Retype every line from the start of the entries below down to the line with "second_place: [552, 263]", both ends included; skip the pictures.

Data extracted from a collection

• • • •

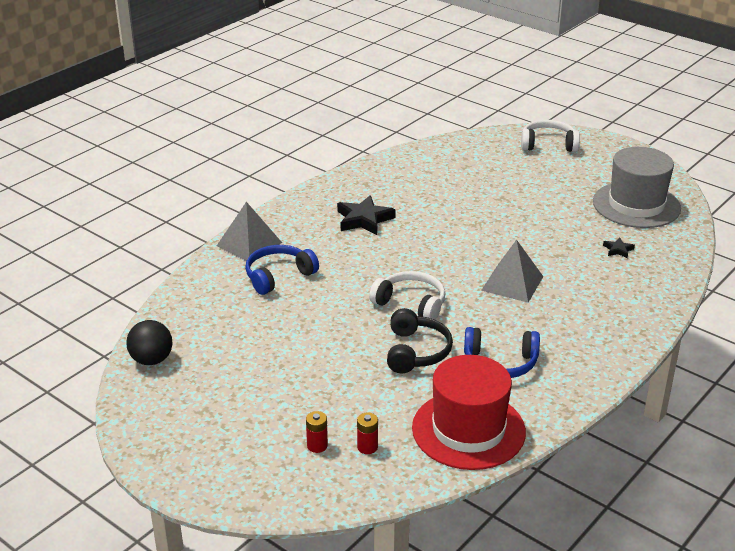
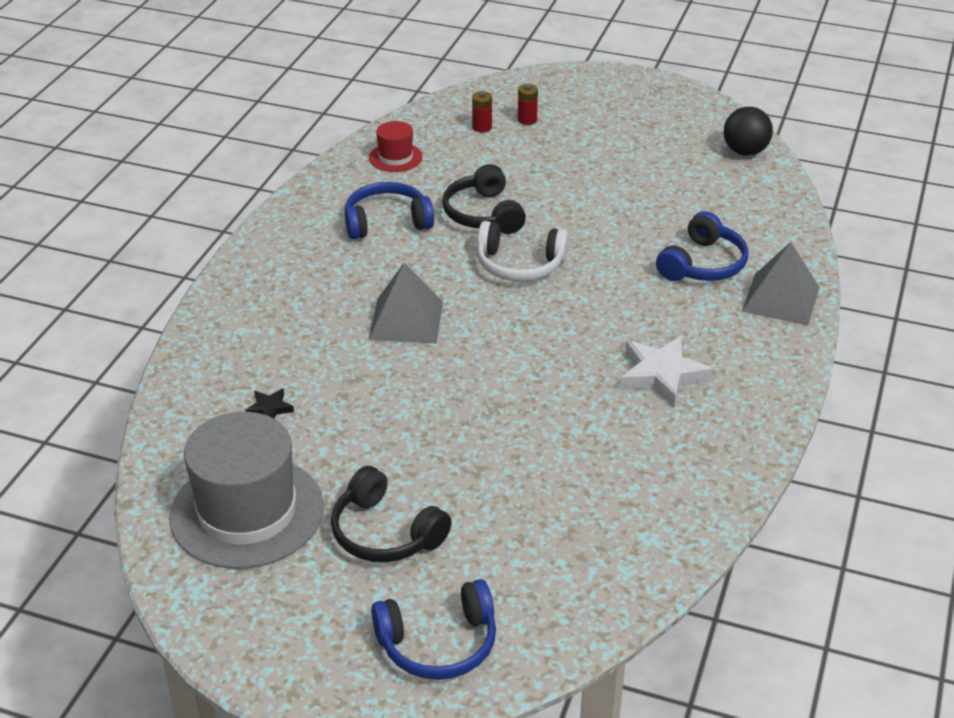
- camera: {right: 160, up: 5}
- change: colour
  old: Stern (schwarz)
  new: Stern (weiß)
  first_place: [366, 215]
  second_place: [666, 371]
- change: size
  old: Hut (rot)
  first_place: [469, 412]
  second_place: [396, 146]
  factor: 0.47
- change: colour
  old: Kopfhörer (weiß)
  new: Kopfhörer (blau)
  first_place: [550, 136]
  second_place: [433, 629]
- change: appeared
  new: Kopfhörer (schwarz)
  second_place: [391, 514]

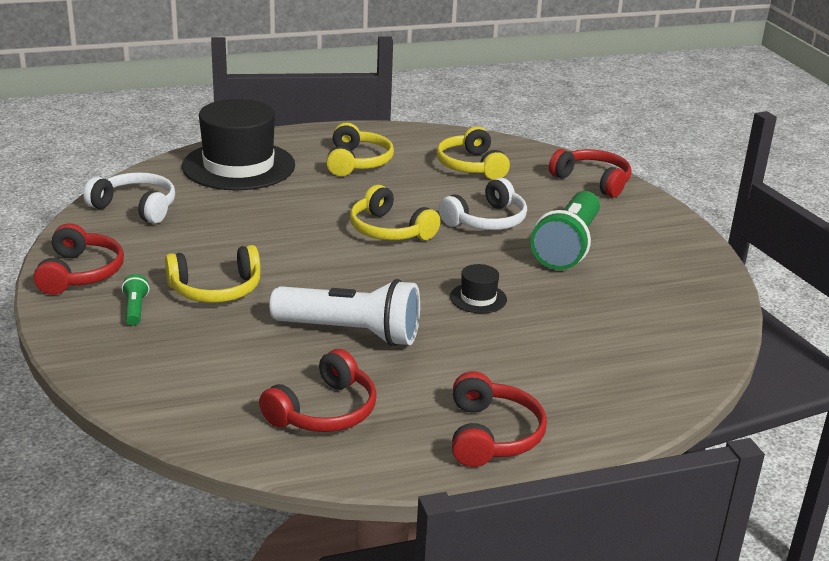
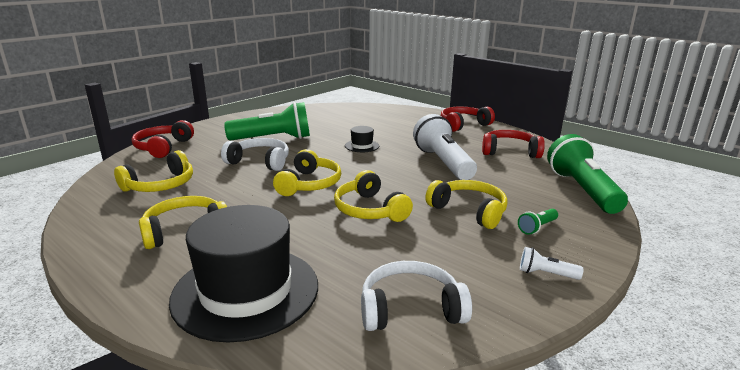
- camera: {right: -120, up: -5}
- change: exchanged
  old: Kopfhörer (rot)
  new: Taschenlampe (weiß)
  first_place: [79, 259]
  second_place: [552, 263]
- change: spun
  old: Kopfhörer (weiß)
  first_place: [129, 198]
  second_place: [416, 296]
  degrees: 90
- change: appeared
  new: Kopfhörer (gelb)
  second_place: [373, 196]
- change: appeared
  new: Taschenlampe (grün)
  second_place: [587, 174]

• • • •

* RESPONSE AREA
- camera: {right: 160, up: 5}
- change: colour
  old: Stern (schwarz)
  new: Stern (weiß)
  first_place: [366, 215]
  second_place: [666, 371]
- change: size
  old: Hut (rot)
  first_place: [469, 412]
  second_place: [396, 146]
  factor: 0.47
- change: colour
  old: Kopfhörer (weiß)
  new: Kopfhörer (blau)
  first_place: [550, 136]
  second_place: [433, 629]
- change: appeared
  new: Kopfhörer (schwarz)
  second_place: [391, 514]

- camera: {right: -120, up: -5}
- change: exchanged
  old: Kopfhörer (rot)
  new: Taschenlampe (weiß)
  first_place: [79, 259]
  second_place: [552, 263]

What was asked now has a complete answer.